(Scene difference descriptions)

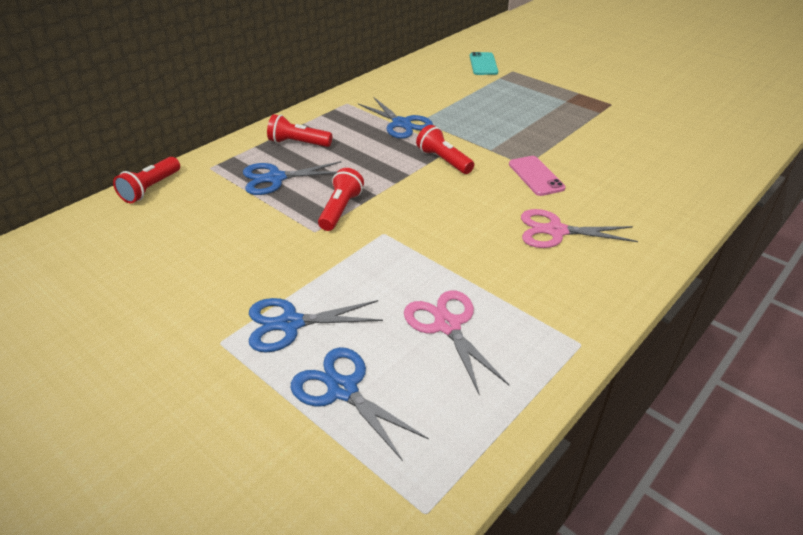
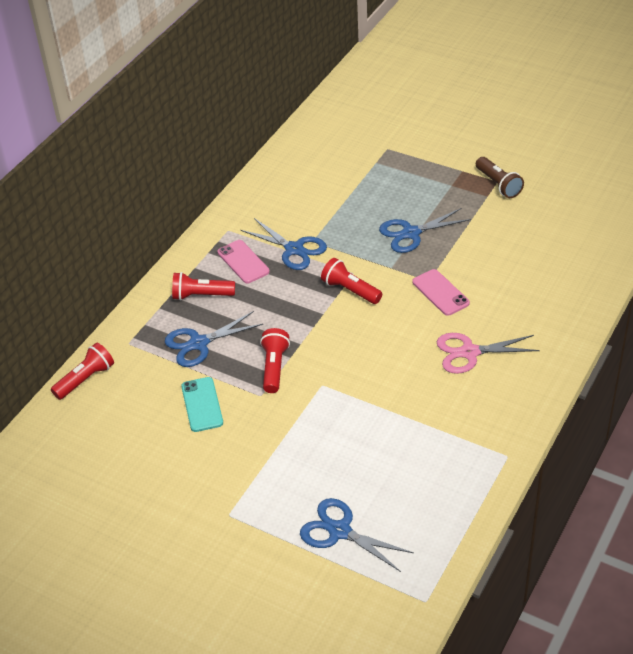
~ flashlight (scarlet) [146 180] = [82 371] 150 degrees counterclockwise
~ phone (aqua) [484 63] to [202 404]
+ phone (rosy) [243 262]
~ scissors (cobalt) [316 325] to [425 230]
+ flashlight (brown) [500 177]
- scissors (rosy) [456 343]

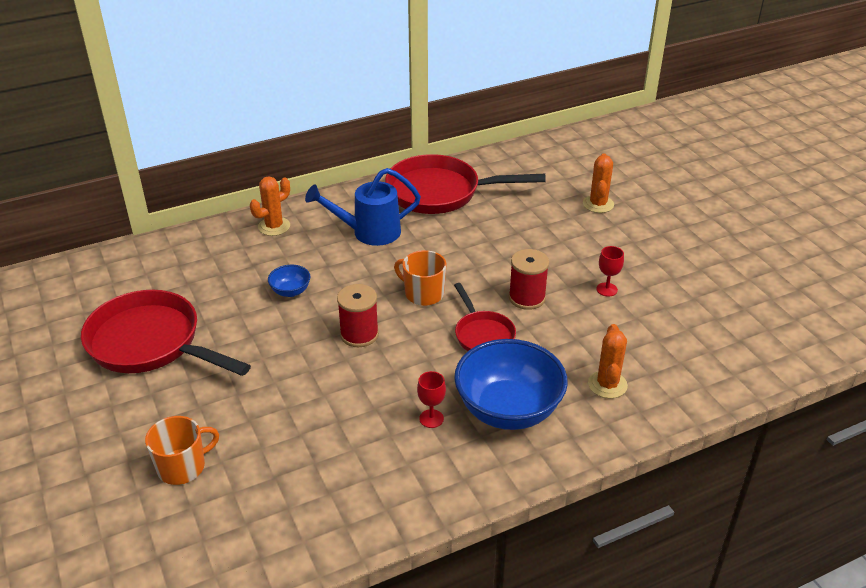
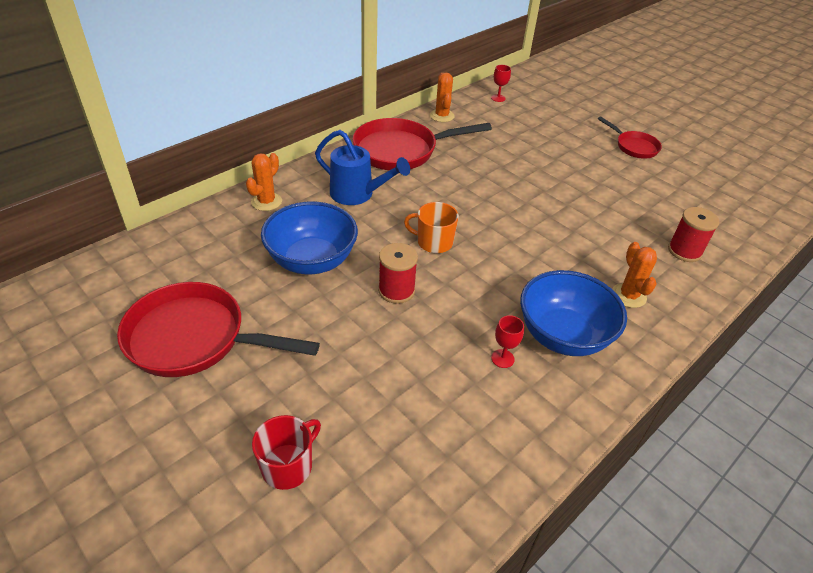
~ mug (bright orange) [182 450] to mug (scarlet) [286 452]
~ bowl (cobalt) [289 281] = [309 237] x2.26
~ sprinkling can (cobalt) [363 207] = [362 167] 120 degrees counterclockwise
~ prickly plant (bright orange) [598 183] to [442 97]
~ goblet (scarlet) [610 271] to [501 83]
~ frying pan (scarlet) [485 317] to [630 137]
~ reel of thread (scarlet) [529 279] to [693 234]

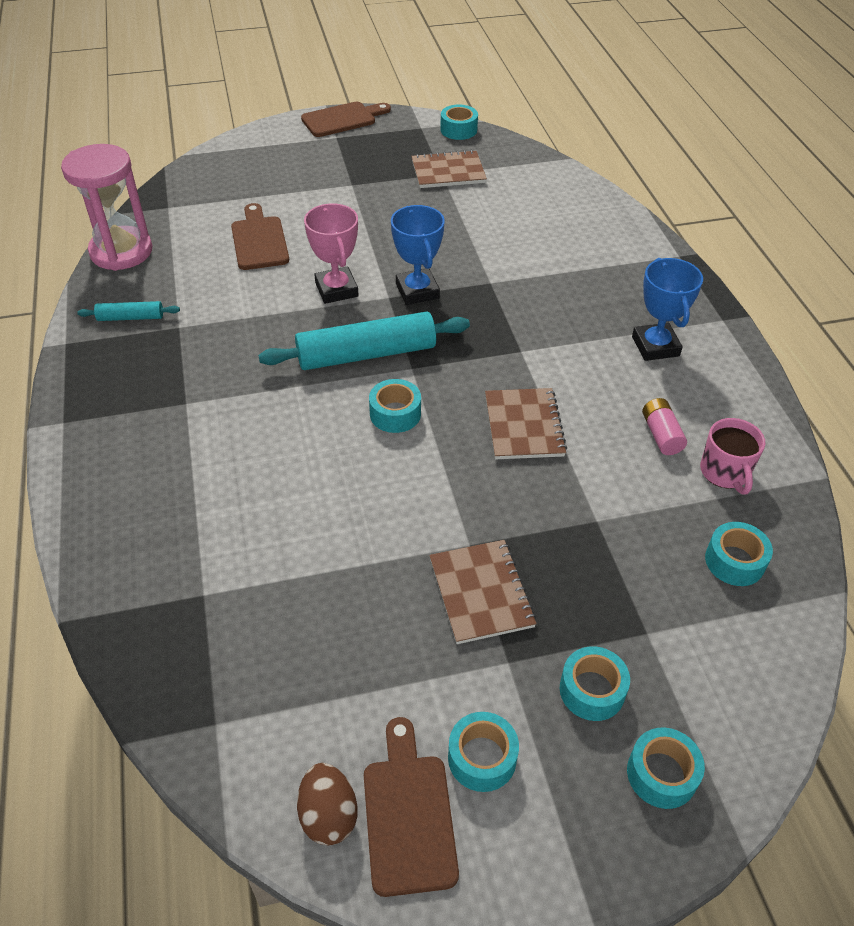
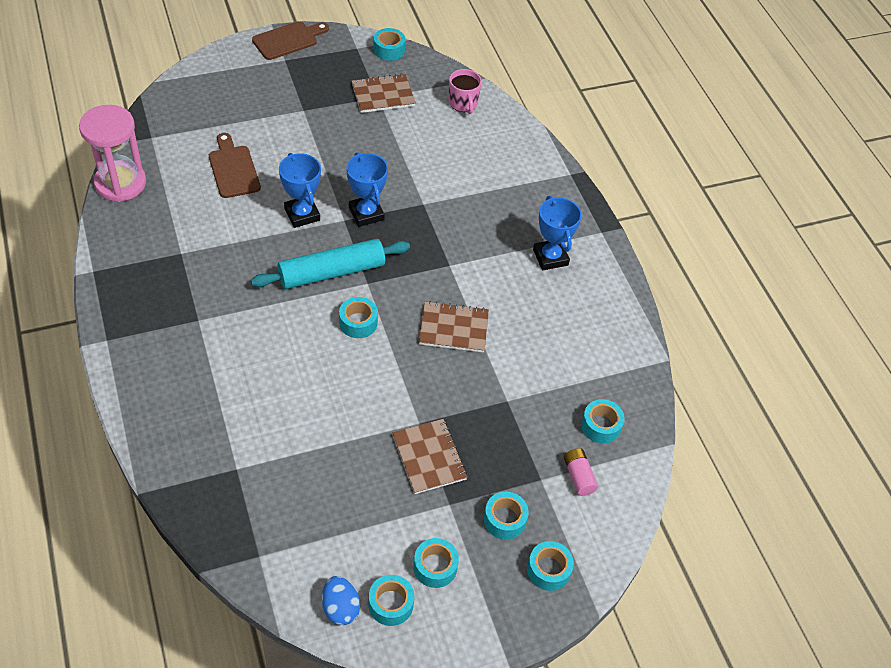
~ award cup (rosy) [331 254] to award cup (cobalt) [300 190]
~ egg (brown) [327 804] to egg (cobalt) [341 600]
~ chopping board (brown) [411 807] to tape (aqua) [391 600]
~ exercise book (brown) [526 423] = [454 326] 75 degrees counterclockwise
~ mug (rosy) [732 456] to [465 91]
~ AA battery (rosy) [664 426] to [581 472]
- pastry roller (aqua) [128 311]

* EXERCISE DESCRIPTION: Leave out the pictures, and give all the records again exactly.

* SOLUTION FOR THIS EXERCISE:
~ flashlight (scarlet) [146 180] = [82 371] 150 degrees counterclockwise
~ phone (aqua) [484 63] to [202 404]
+ phone (rosy) [243 262]
~ scissors (cobalt) [316 325] to [425 230]
+ flashlight (brown) [500 177]
- scissors (rosy) [456 343]

~ mug (bright orange) [182 450] to mug (scarlet) [286 452]
~ bowl (cobalt) [289 281] = [309 237] x2.26
~ sprinkling can (cobalt) [363 207] = [362 167] 120 degrees counterclockwise
~ prickly plant (bright orange) [598 183] to [442 97]
~ goblet (scarlet) [610 271] to [501 83]
~ frying pan (scarlet) [485 317] to [630 137]
~ reel of thread (scarlet) [529 279] to [693 234]

~ award cup (rosy) [331 254] to award cup (cobalt) [300 190]
~ egg (brown) [327 804] to egg (cobalt) [341 600]
~ chopping board (brown) [411 807] to tape (aqua) [391 600]
~ exercise book (brown) [526 423] = [454 326] 75 degrees counterclockwise
~ mug (rosy) [732 456] to [465 91]
~ AA battery (rosy) [664 426] to [581 472]
- pastry roller (aqua) [128 311]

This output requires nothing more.